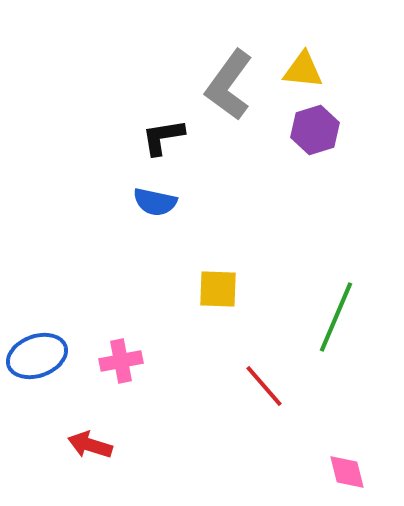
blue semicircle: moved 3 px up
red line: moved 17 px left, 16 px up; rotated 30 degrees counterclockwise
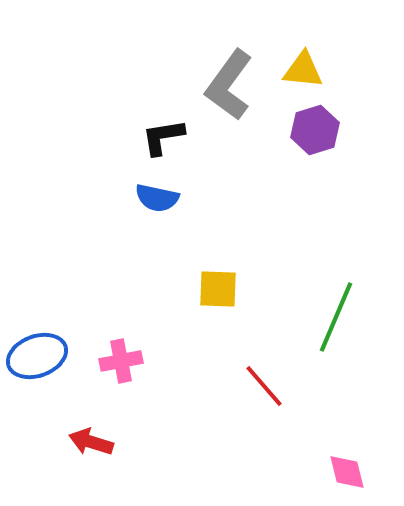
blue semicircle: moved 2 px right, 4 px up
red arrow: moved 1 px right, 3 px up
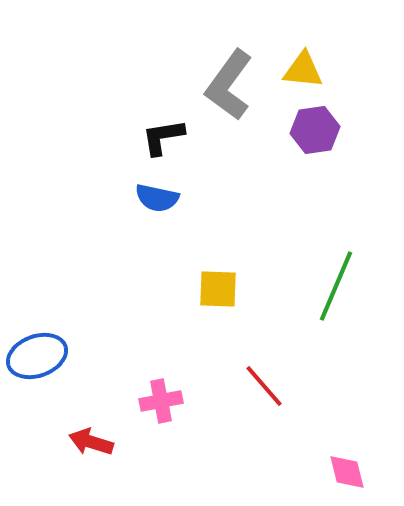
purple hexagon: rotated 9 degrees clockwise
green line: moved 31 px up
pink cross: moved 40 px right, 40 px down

...

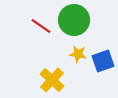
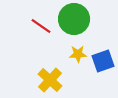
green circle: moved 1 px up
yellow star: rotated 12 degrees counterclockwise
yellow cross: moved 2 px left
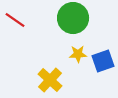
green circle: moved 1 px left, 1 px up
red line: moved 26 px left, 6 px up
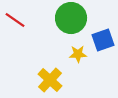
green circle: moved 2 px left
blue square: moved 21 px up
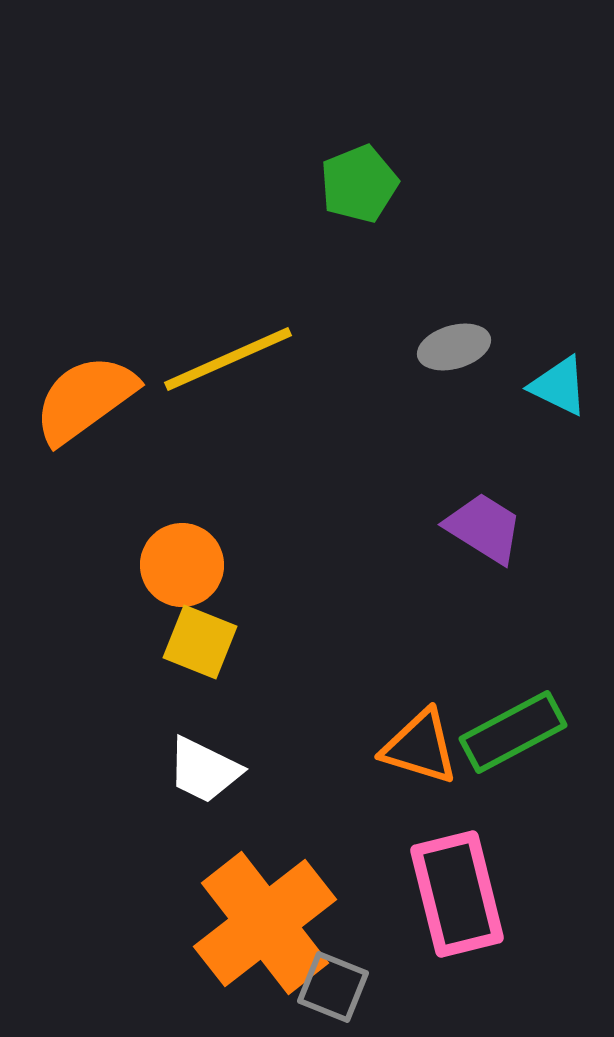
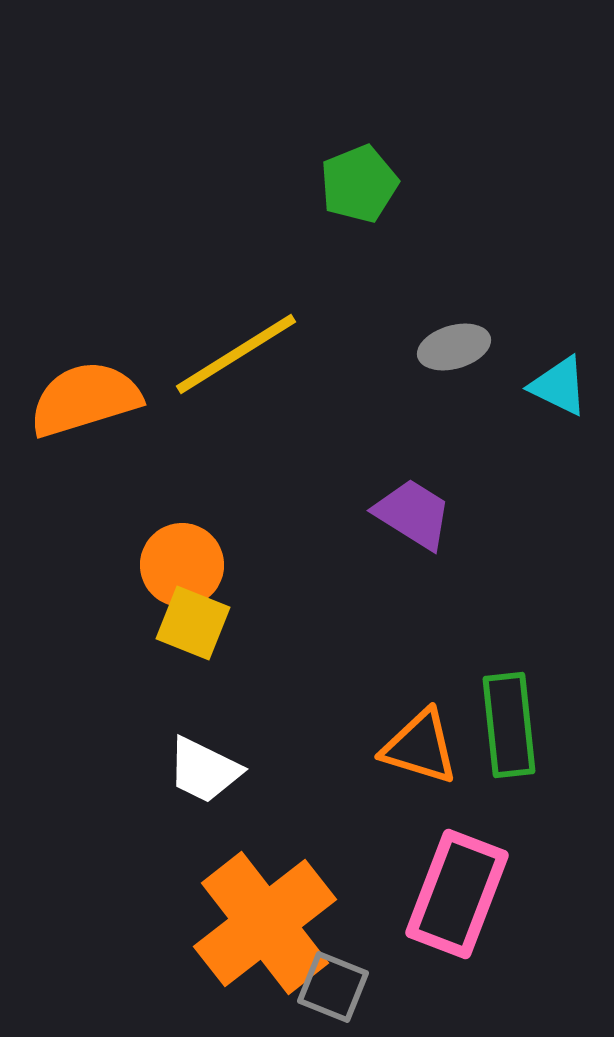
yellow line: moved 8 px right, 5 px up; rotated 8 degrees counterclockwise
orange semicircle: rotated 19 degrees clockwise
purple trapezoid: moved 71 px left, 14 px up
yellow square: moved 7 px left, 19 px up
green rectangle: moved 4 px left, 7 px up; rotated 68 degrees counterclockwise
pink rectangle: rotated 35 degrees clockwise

...

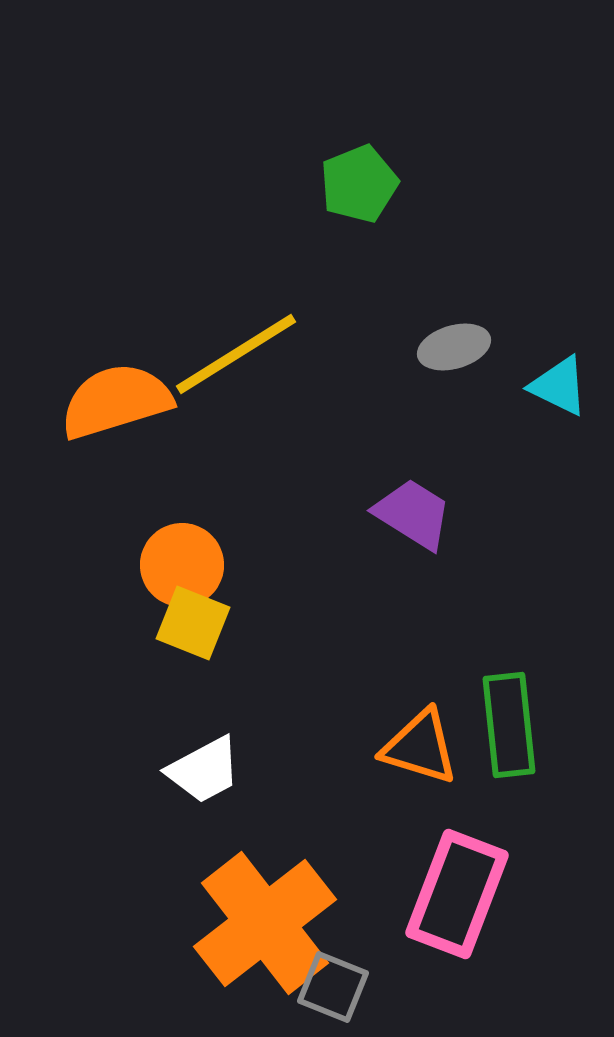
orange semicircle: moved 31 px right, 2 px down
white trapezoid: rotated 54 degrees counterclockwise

■ **Objective**: Update the lines from the one with "blue semicircle: moved 3 px up" up to and including the one with "red arrow: moved 1 px right, 3 px up", putting "crimson" in place of "red" and changing nothing else. Give only those lines, leaving out the pictures.

■ **Expected output**:
blue semicircle: moved 3 px up
crimson line: moved 17 px left, 16 px up; rotated 30 degrees counterclockwise
blue semicircle: moved 2 px right, 4 px up
crimson arrow: moved 1 px right, 3 px up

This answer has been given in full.